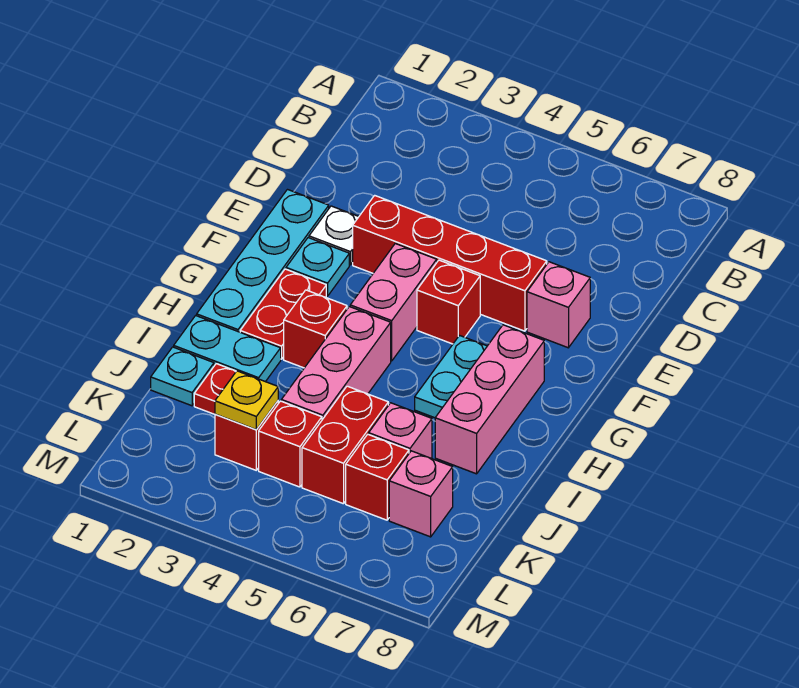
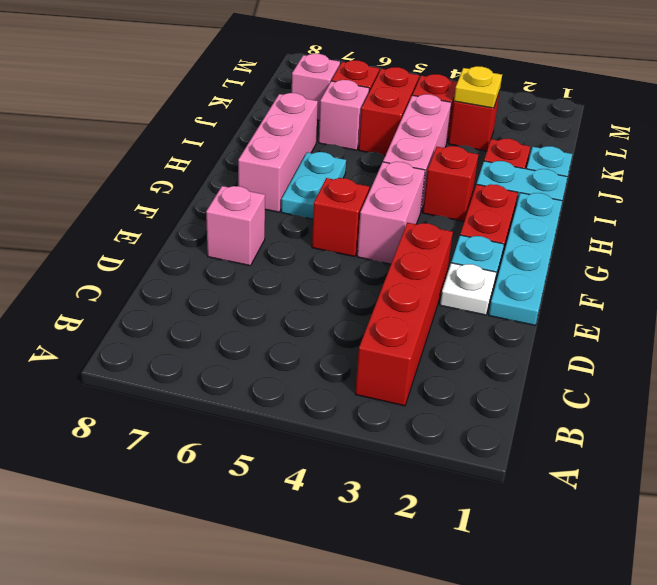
red brick E3:E6 level 1 -> red brick B3:E3 level 1

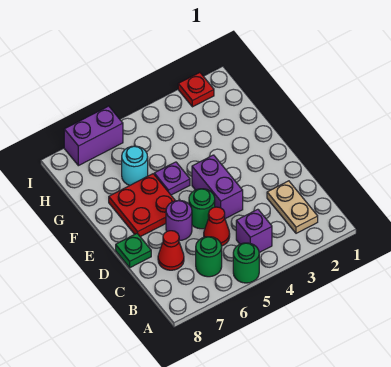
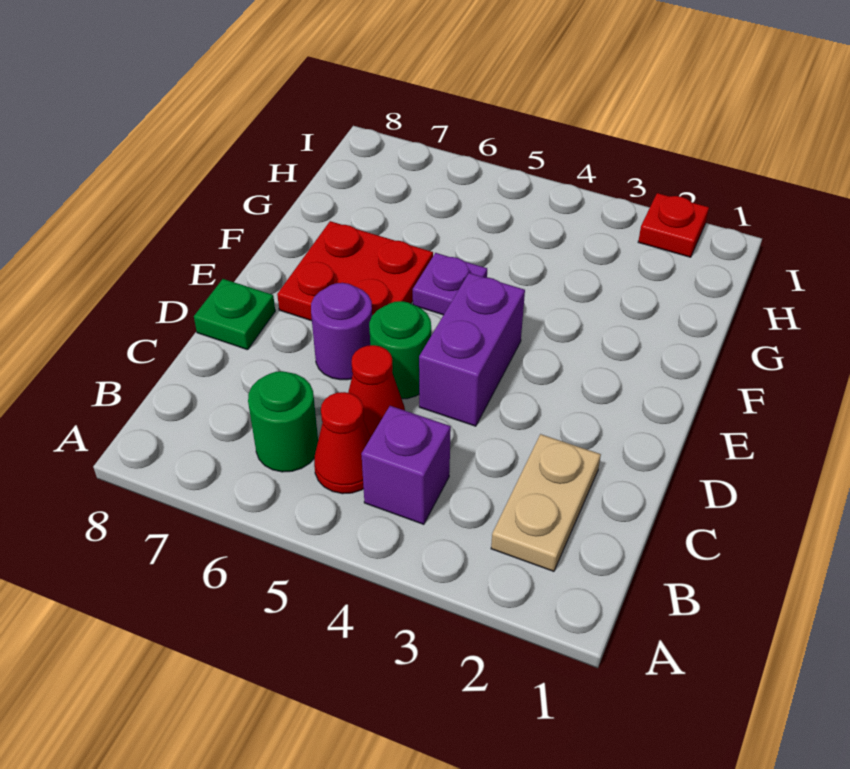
green round brick A5 level 1 -> none
red cone C7 level 1 -> red cone B5 level 1
cyan round brick G6 level 1 -> none
purple brick I6:I7 level 1 -> none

◆ **EXERCISE AIM**:
Your output should be the records above, duplicated exactly and picture-free.

◆ **EXERCISE ANSWER**:
red brick E3:E6 level 1 -> red brick B3:E3 level 1

green round brick A5 level 1 -> none
red cone C7 level 1 -> red cone B5 level 1
cyan round brick G6 level 1 -> none
purple brick I6:I7 level 1 -> none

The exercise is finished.